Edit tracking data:
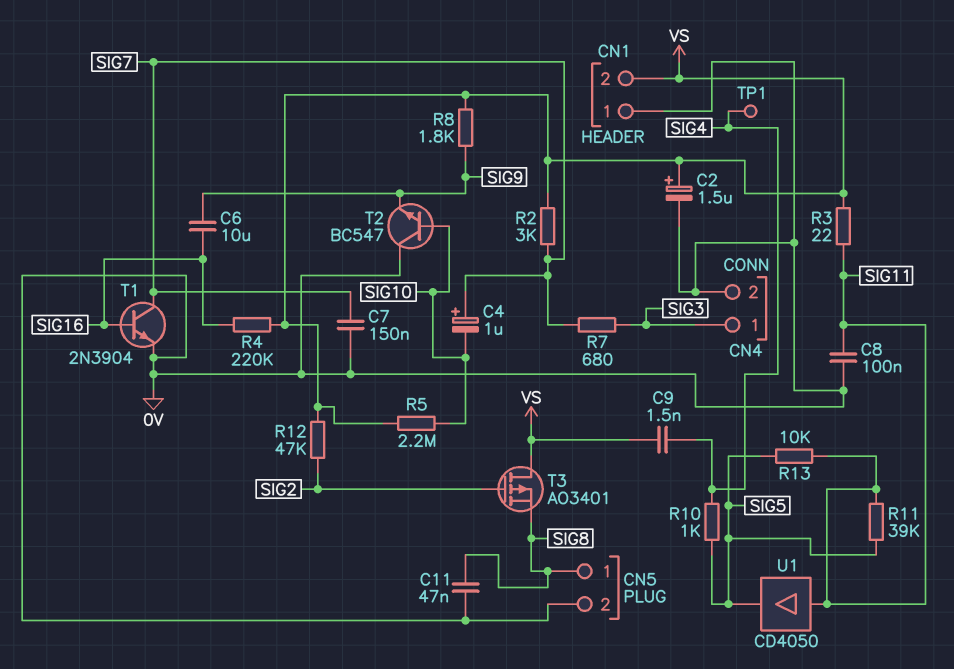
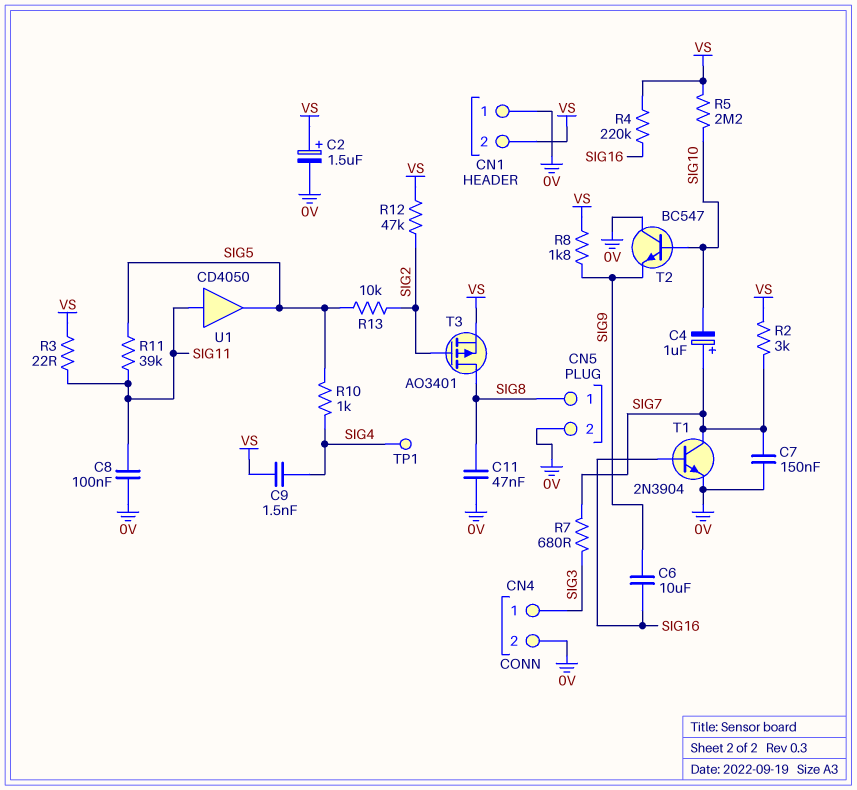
R13: 10k (SIG5, SIG11) -> 10k (SIG2, SIG5)
T3: PMOS AO3401 (G SIG2, D VS, S SIG8) -> PMOS AO3401 (G SIG2, D SIG8, S VS)

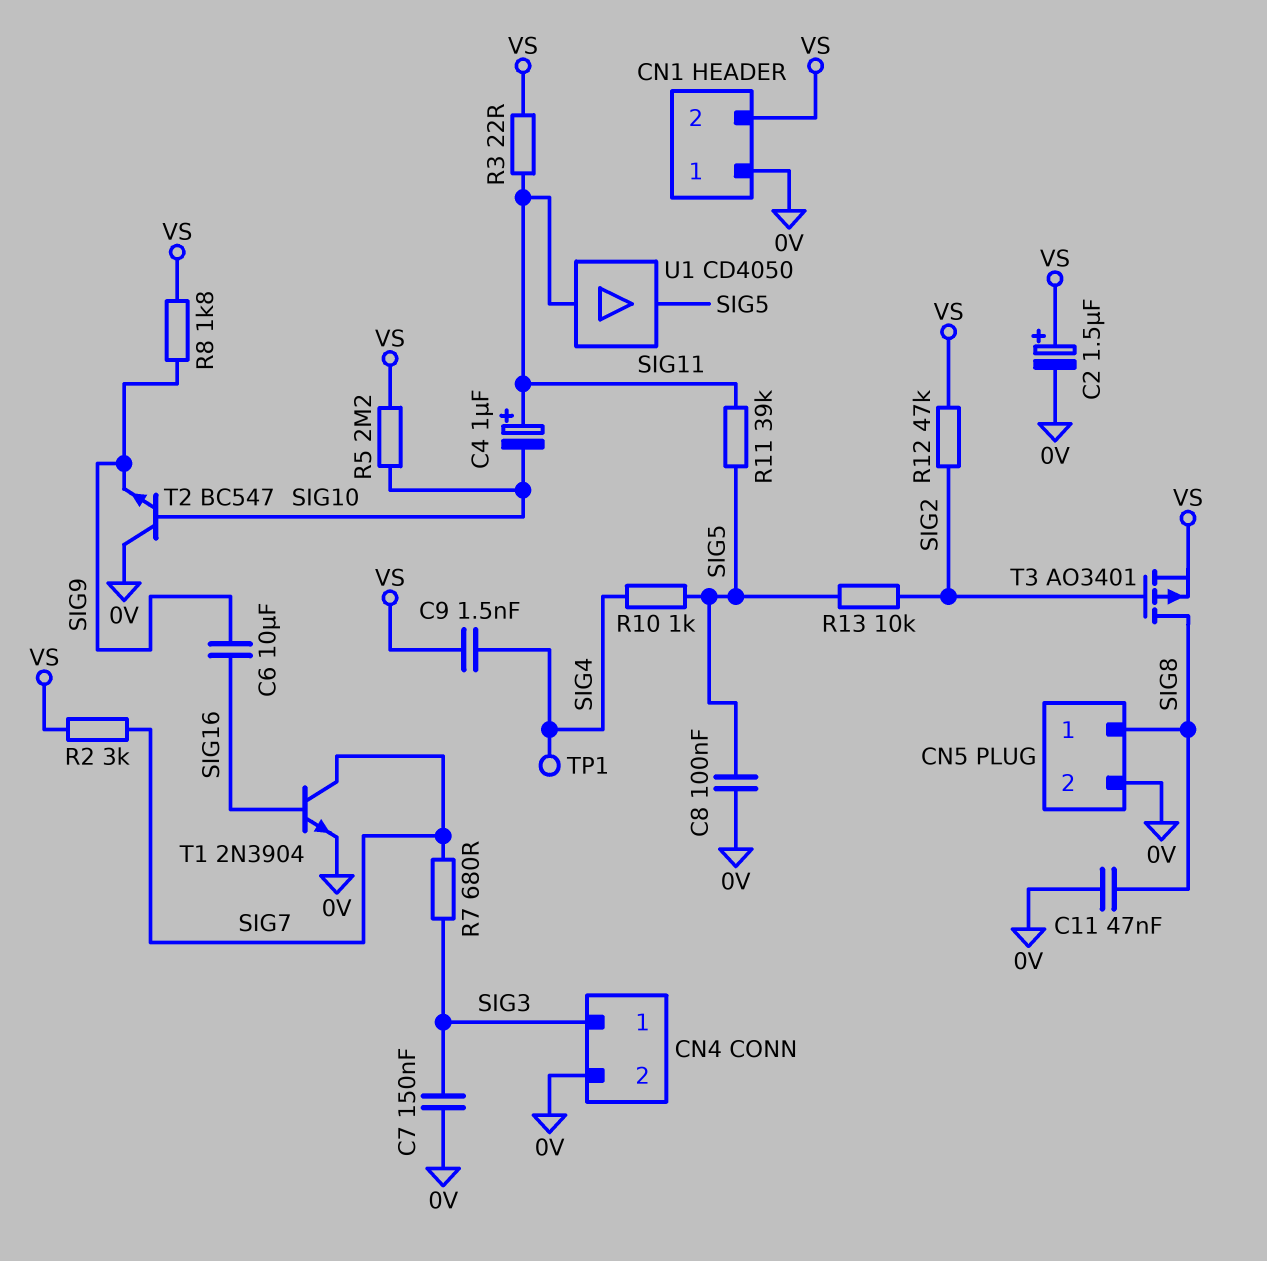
C4: 1uF (plus SIG7, minus SIG10) -> 1uF (plus SIG11, minus SIG10)
C7: 150nF (0V, SIG7) -> 150nF (0V, SIG3)
C8: 100nF (0V, SIG11) -> 100nF (0V, SIG5)
R4: 220k (SIG16, VS) -> none

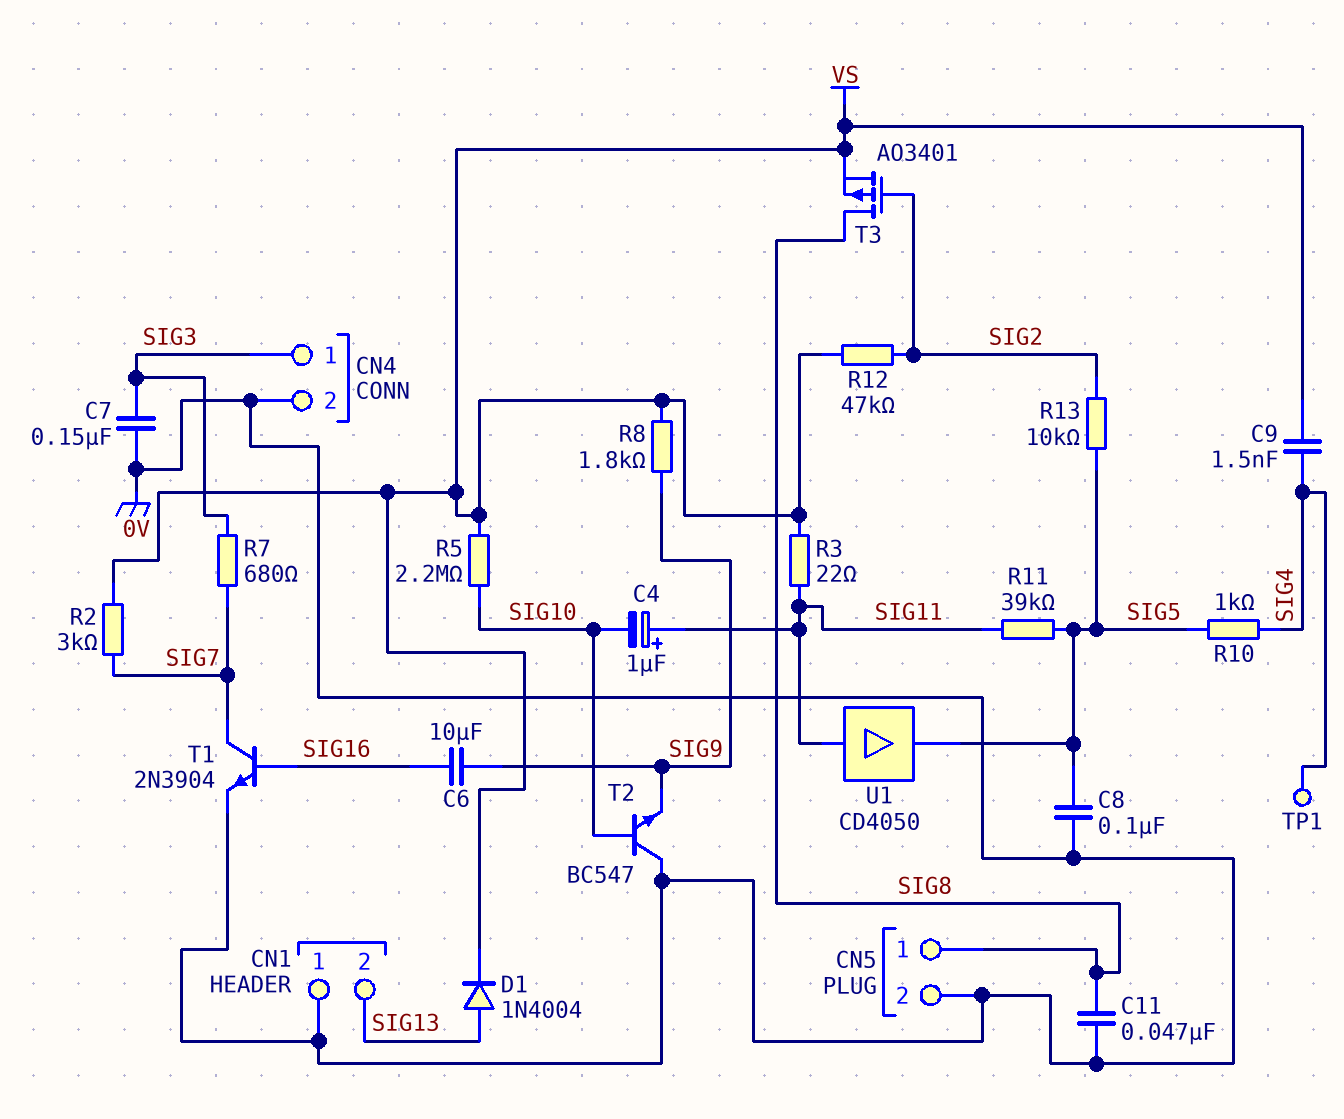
C2: 1.5uF (plus VS, minus 0V) -> none
CN1 pin 2: VS -> SIG13
D1: none -> diode 1N4004 (A SIG13, K VS)

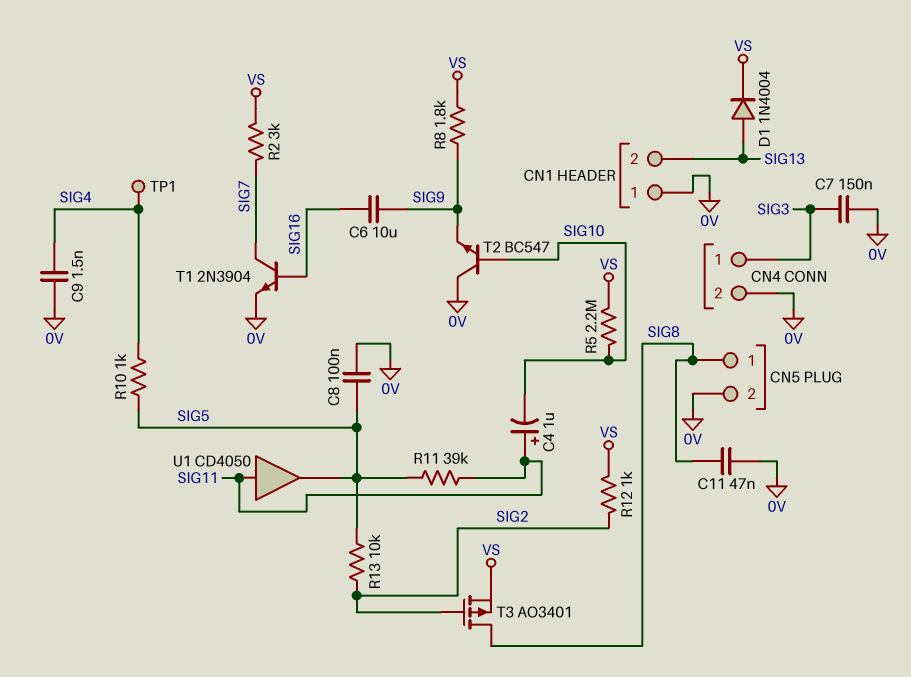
C9: 1.5nF (SIG4, VS) -> 1.5nF (0V, SIG4)
R3: 22 (SIG11, VS) -> none
R7: 680 (SIG3, SIG7) -> none
R12: 47k (SIG2, VS) -> 1k (SIG2, VS)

What to work on:
Write the records out again exactly; none of the pictures belong in the copy.

Answer space:
R13: 10k (SIG5, SIG11) -> 10k (SIG2, SIG5)
T3: PMOS AO3401 (G SIG2, D VS, S SIG8) -> PMOS AO3401 (G SIG2, D SIG8, S VS)

C4: 1uF (plus SIG7, minus SIG10) -> 1uF (plus SIG11, minus SIG10)
C7: 150nF (0V, SIG7) -> 150nF (0V, SIG3)
C8: 100nF (0V, SIG11) -> 100nF (0V, SIG5)
R4: 220k (SIG16, VS) -> none

C2: 1.5uF (plus VS, minus 0V) -> none
CN1 pin 2: VS -> SIG13
D1: none -> diode 1N4004 (A SIG13, K VS)

C9: 1.5nF (SIG4, VS) -> 1.5nF (0V, SIG4)
R3: 22 (SIG11, VS) -> none
R7: 680 (SIG3, SIG7) -> none
R12: 47k (SIG2, VS) -> 1k (SIG2, VS)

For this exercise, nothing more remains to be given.